→ PROBLEM TO SOLVE
Tally how many lines in this material contain the word "orange", and reply only with the count.
---
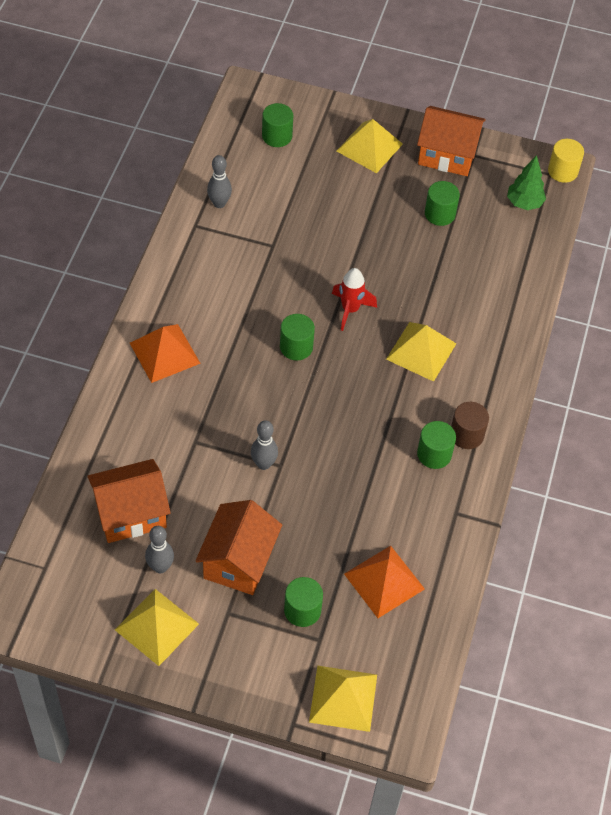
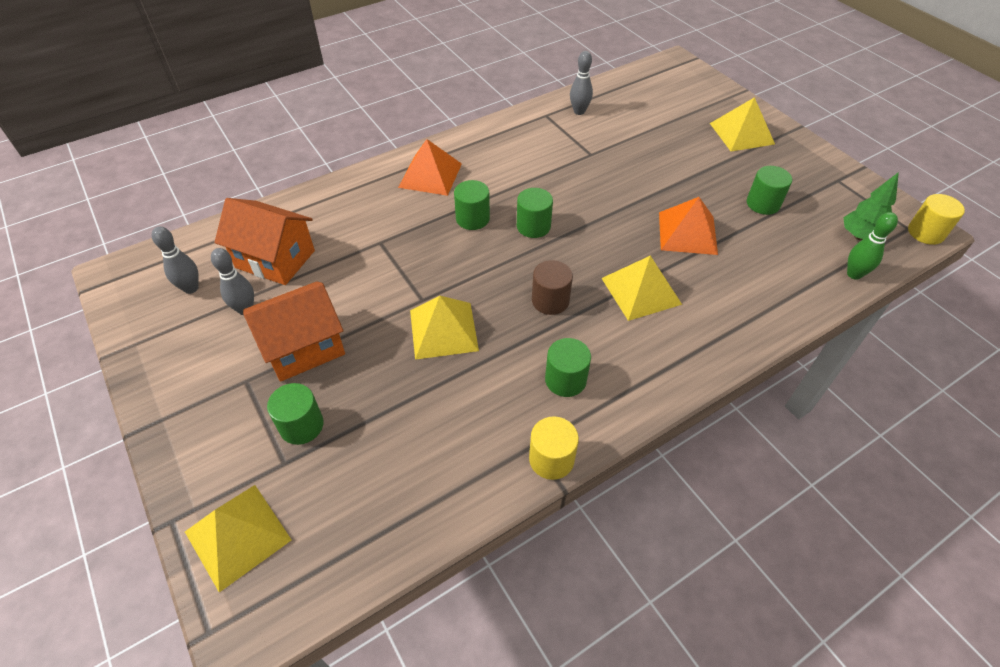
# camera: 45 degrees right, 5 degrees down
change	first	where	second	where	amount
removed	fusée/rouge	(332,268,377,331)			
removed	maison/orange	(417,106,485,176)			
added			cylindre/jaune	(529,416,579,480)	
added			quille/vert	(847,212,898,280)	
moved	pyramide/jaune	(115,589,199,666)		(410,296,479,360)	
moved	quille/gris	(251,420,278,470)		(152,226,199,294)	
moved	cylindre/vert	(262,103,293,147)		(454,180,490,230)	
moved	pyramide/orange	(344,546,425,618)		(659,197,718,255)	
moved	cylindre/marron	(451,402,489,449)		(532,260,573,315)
---
→ ANSWER
2